Object state comparisons
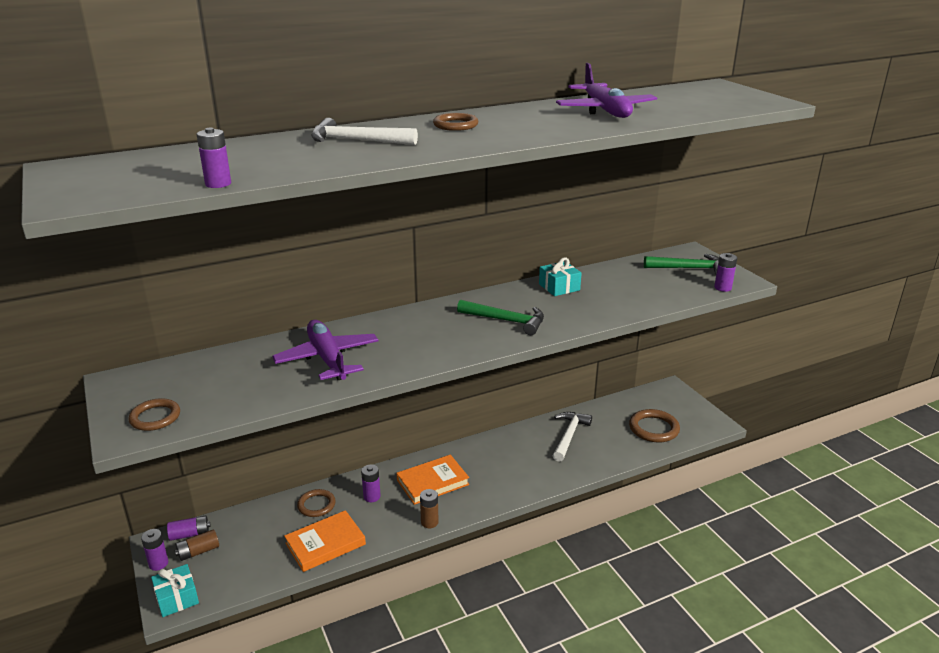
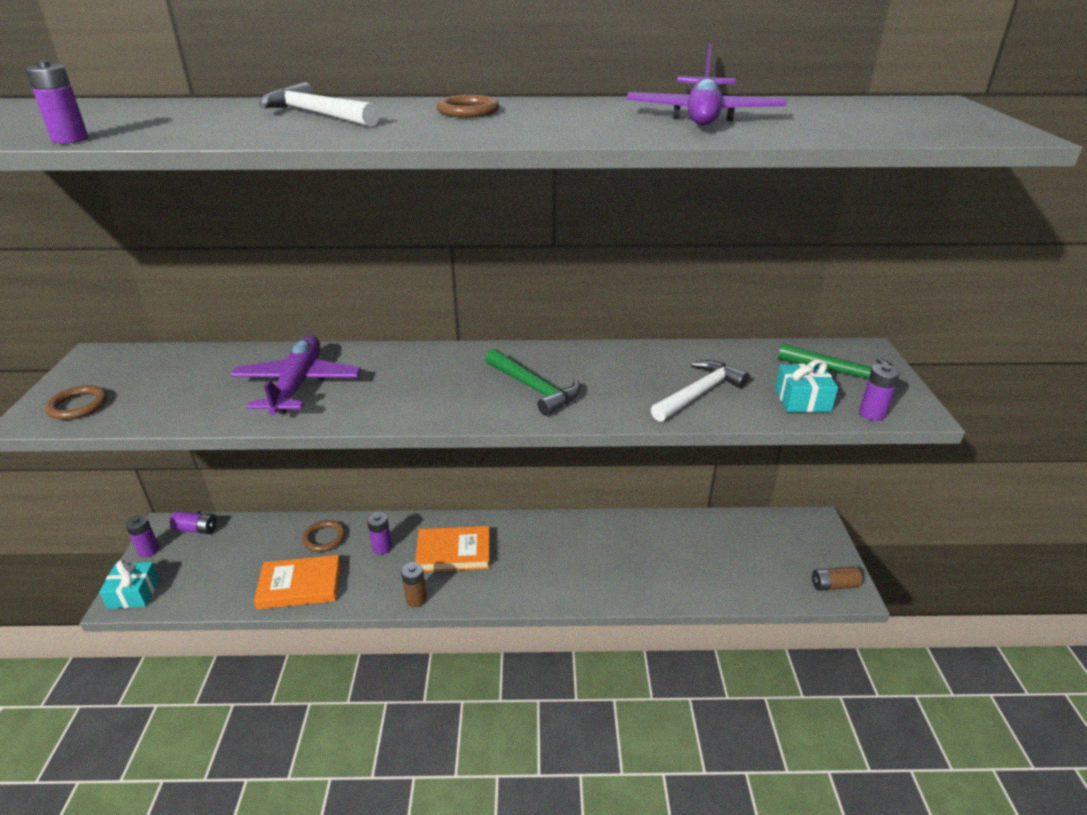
camera: 25 degrees right, 5 degrees up
(198, 551) = (188, 550): brown battery -> brown battery (833, 585)
(559, 287) = (641, 360): turquoise gift -> turquoise gift (802, 400)
(569, 435) = (644, 545): white hammer -> white hammer (699, 393)
(653, 428) = (758, 570): brown ring -> none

* Job item *
If the word "brown" is on a line above, return that line.

* Task response *
(198, 551) = (188, 550): brown battery -> brown battery (833, 585)
(653, 428) = (758, 570): brown ring -> none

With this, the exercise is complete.